## [Task description]
Can you quote every record below word for word, leaving the pictures out of your answer?

====== Listed records

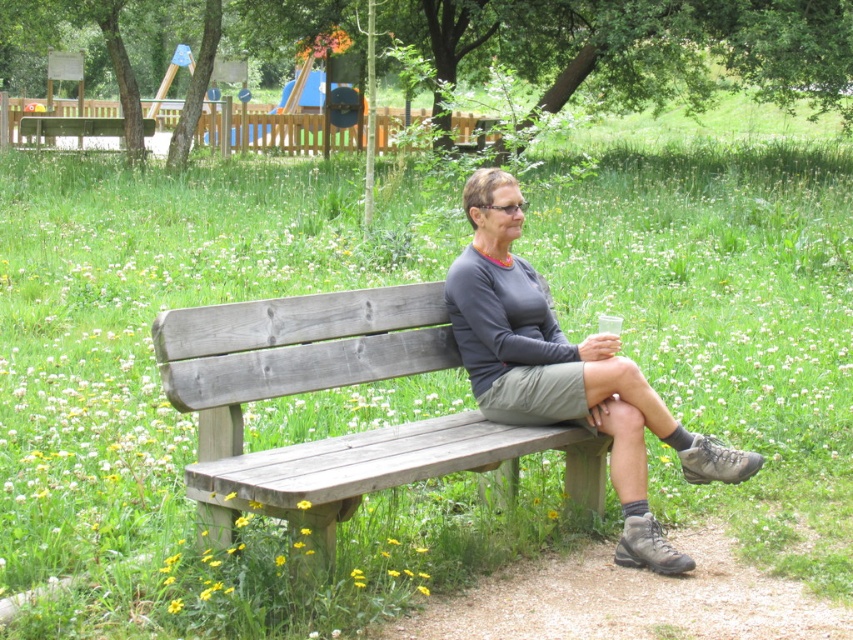
Is point (258, 484) closer to camera compared to point (506, 189)?

Yes, point (258, 484) is closer to viewer.

Can you confirm if gray wooden bench at center is positioned to the left of matte gray shirt at center?

Indeed, gray wooden bench at center is positioned on the left side of matte gray shirt at center.

Which is in front, point (358, 326) or point (450, 314)?

Point (358, 326) is in front.

I want to click on gray wooden bench at center, so click(x=329, y=387).

In the scene shown: Does matte gray shirt at center have a lesser height compared to wooden bench at center?

No.

Between matte gray shirt at center and wooden bench at center, which one has less height?

Standing shorter between the two is wooden bench at center.

Is point (555, 353) positioned after point (78, 125)?

No, it is in front of (78, 125).

The width and height of the screenshot is (853, 640). Identify the location of matte gray shirt at center. (566, 371).

Who is more forward, (303, 515) or (28, 120)?

Point (303, 515)

Who is positioned more to the left, gray wooden bench at center or wooden bench at center?

wooden bench at center

Locate an element on the screen. This screenshot has width=853, height=640. gray wooden bench at center is located at coordinates (329, 387).

Where is `gray wooden bench at center`? The height and width of the screenshot is (640, 853). gray wooden bench at center is located at coordinates (329, 387).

============

## [Result of the exercise]
Is point (258, 484) closer to camera compared to point (506, 189)?

Yes, point (258, 484) is closer to viewer.

Can you confirm if gray wooden bench at center is positioned to the left of matte gray shirt at center?

Indeed, gray wooden bench at center is positioned on the left side of matte gray shirt at center.

Which is in front, point (358, 326) or point (450, 314)?

Point (358, 326) is in front.

I want to click on gray wooden bench at center, so click(x=329, y=387).

In the scene shown: Does matte gray shirt at center have a lesser height compared to wooden bench at center?

No.

Between matte gray shirt at center and wooden bench at center, which one has less height?

Standing shorter between the two is wooden bench at center.

Is point (555, 353) positioned after point (78, 125)?

No, it is in front of (78, 125).

The width and height of the screenshot is (853, 640). Identify the location of matte gray shirt at center. (566, 371).

Who is more forward, (303, 515) or (28, 120)?

Point (303, 515)

Who is positioned more to the left, gray wooden bench at center or wooden bench at center?

wooden bench at center

Locate an element on the screen. This screenshot has width=853, height=640. gray wooden bench at center is located at coordinates (329, 387).

Where is `gray wooden bench at center`? The height and width of the screenshot is (640, 853). gray wooden bench at center is located at coordinates (329, 387).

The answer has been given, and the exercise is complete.